__Task instructions__:
Please find every line in the records that contains the word "silky" and copy each one out. Case counts.

__Data to use__:
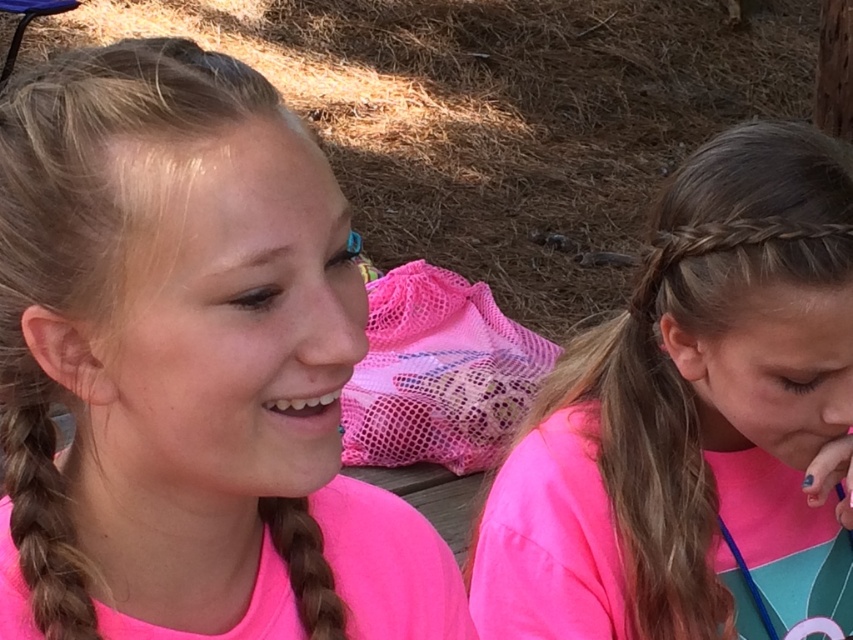
Question: Does brownhairponytail at left appear over brown silky hair at center?

Choices:
 (A) no
 (B) yes

Answer: (B)

Question: Considering the relative positions of pink matte shirt at left and brown silky hair at center in the image provided, where is pink matte shirt at left located with respect to brown silky hair at center?

Choices:
 (A) left
 (B) right

Answer: (A)

Question: Estimate the real-world distances between objects in this image. Which object is closer to the pink matte shirt at left?

Choices:
 (A) brownhairponytail at left
 (B) brown silky hair at center
 (C) pink fabric shirt at right

Answer: (A)

Question: Which point is farther from the camera taking this photo?

Choices:
 (A) (77, 634)
 (B) (160, 593)
 (C) (320, 579)
 (D) (633, 406)

Answer: (D)

Question: Can you confirm if pink matte shirt at left is wider than brownhairponytail at left?

Choices:
 (A) yes
 (B) no

Answer: (A)

Question: Which of the following is the closest to the observer?

Choices:
 (A) brownhairponytail at left
 (B) pink matte shirt at left

Answer: (B)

__Problem solution__:
Question: Does brownhairponytail at left appear over brown silky hair at center?
Question: Considering the relative positions of pink matte shirt at left and brown silky hair at center in the image provided, where is pink matte shirt at left located with respect to brown silky hair at center?
 (B) brown silky hair at center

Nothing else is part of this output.